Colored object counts
*** Begin section ***

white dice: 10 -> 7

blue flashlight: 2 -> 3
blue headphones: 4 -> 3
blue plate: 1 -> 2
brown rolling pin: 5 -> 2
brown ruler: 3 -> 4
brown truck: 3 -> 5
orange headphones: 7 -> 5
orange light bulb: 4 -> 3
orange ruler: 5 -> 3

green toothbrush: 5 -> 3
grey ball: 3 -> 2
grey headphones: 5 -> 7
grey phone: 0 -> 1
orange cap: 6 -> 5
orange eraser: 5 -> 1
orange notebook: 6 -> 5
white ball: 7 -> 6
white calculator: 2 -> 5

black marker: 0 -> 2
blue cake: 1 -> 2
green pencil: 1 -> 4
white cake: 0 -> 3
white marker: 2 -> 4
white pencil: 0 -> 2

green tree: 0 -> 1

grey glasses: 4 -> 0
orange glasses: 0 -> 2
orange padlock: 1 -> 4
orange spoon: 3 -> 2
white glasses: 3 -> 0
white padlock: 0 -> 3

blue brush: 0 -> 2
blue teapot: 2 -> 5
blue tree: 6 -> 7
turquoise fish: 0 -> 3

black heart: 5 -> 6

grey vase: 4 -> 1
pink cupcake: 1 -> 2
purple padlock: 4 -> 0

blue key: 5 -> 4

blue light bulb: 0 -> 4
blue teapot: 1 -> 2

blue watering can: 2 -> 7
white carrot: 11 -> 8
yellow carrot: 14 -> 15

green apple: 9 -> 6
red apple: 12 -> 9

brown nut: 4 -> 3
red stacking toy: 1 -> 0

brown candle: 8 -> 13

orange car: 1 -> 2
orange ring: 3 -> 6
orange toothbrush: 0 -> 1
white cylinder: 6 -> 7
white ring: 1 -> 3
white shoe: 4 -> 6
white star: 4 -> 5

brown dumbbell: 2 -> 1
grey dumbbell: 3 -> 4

*** End section ***

Requirement:
Word for word, set down the lines from the beginning of the records through the line that holds "blue brush: 0 -> 2". Leave out the rest.

Solution to the problem:
white dice: 10 -> 7

blue flashlight: 2 -> 3
blue headphones: 4 -> 3
blue plate: 1 -> 2
brown rolling pin: 5 -> 2
brown ruler: 3 -> 4
brown truck: 3 -> 5
orange headphones: 7 -> 5
orange light bulb: 4 -> 3
orange ruler: 5 -> 3

green toothbrush: 5 -> 3
grey ball: 3 -> 2
grey headphones: 5 -> 7
grey phone: 0 -> 1
orange cap: 6 -> 5
orange eraser: 5 -> 1
orange notebook: 6 -> 5
white ball: 7 -> 6
white calculator: 2 -> 5

black marker: 0 -> 2
blue cake: 1 -> 2
green pencil: 1 -> 4
white cake: 0 -> 3
white marker: 2 -> 4
white pencil: 0 -> 2

green tree: 0 -> 1

grey glasses: 4 -> 0
orange glasses: 0 -> 2
orange padlock: 1 -> 4
orange spoon: 3 -> 2
white glasses: 3 -> 0
white padlock: 0 -> 3

blue brush: 0 -> 2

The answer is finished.